> [Problem to solve] Each record should be copied exactly into the answer, and no picture should go with it.

> [Source data]
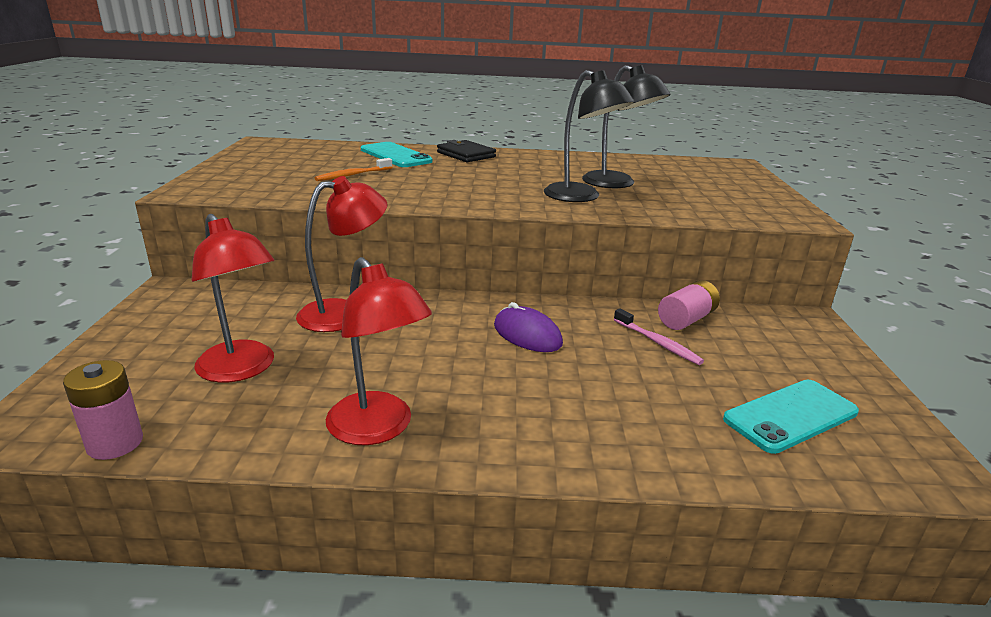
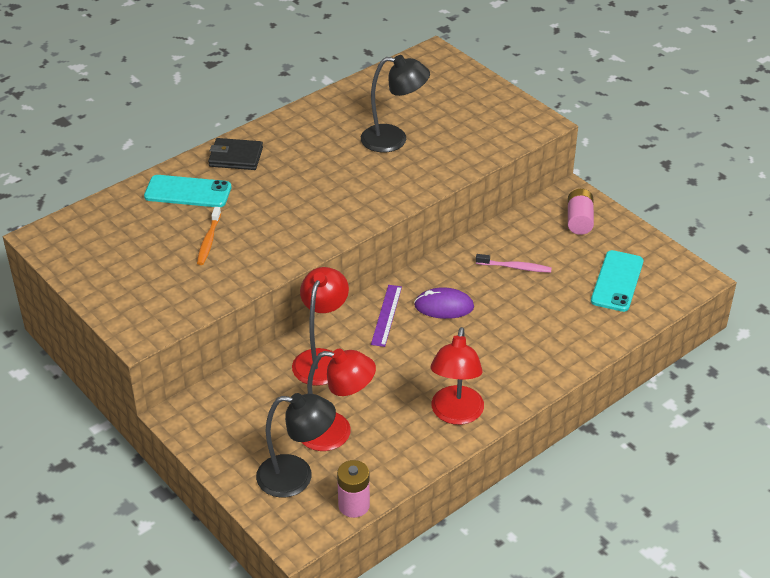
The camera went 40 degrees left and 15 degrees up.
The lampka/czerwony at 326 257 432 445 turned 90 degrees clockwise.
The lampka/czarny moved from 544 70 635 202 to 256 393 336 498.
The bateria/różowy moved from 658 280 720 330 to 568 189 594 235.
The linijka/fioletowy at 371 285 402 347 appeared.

> [Written response]
The camera went 40 degrees left and 15 degrees up.
The lampka/czerwony at 326 257 432 445 turned 90 degrees clockwise.
The lampka/czarny moved from 544 70 635 202 to 256 393 336 498.
The bateria/różowy moved from 658 280 720 330 to 568 189 594 235.
The linijka/fioletowy at 371 285 402 347 appeared.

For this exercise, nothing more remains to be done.